• TASK
Word for word, repeat the data; no picture should appear in the result.

• SUPPLIED DATA
== == ==

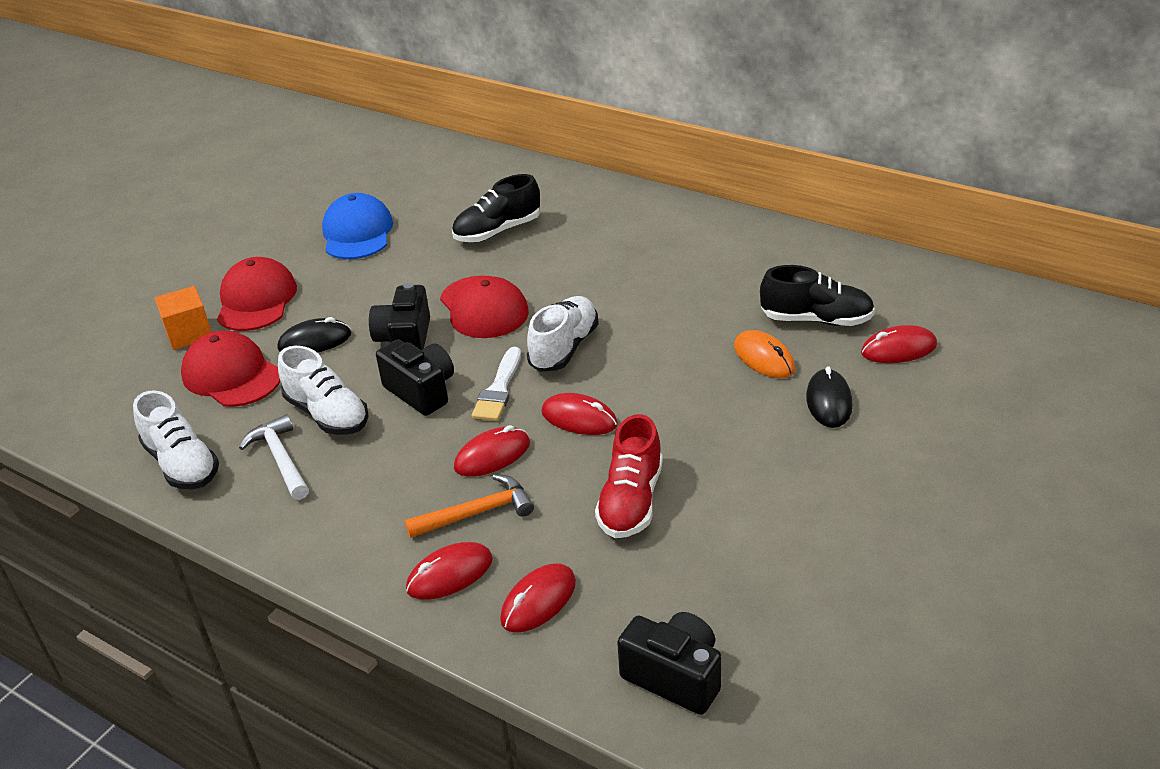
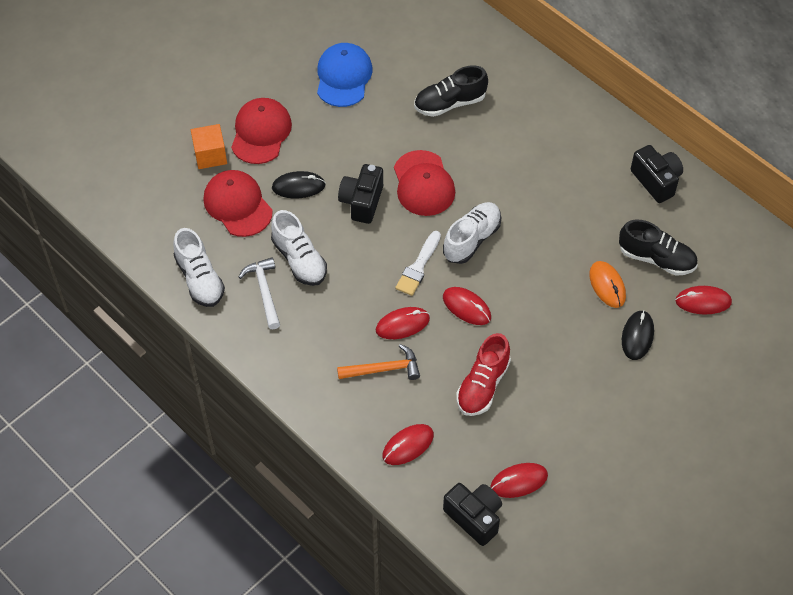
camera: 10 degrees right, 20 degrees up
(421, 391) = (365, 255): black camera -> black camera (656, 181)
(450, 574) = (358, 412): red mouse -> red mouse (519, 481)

== == ==

• SOLUTION FOR THIS PROBLEM
camera: 10 degrees right, 20 degrees up
(421, 391) = (365, 255): black camera -> black camera (656, 181)
(450, 574) = (358, 412): red mouse -> red mouse (519, 481)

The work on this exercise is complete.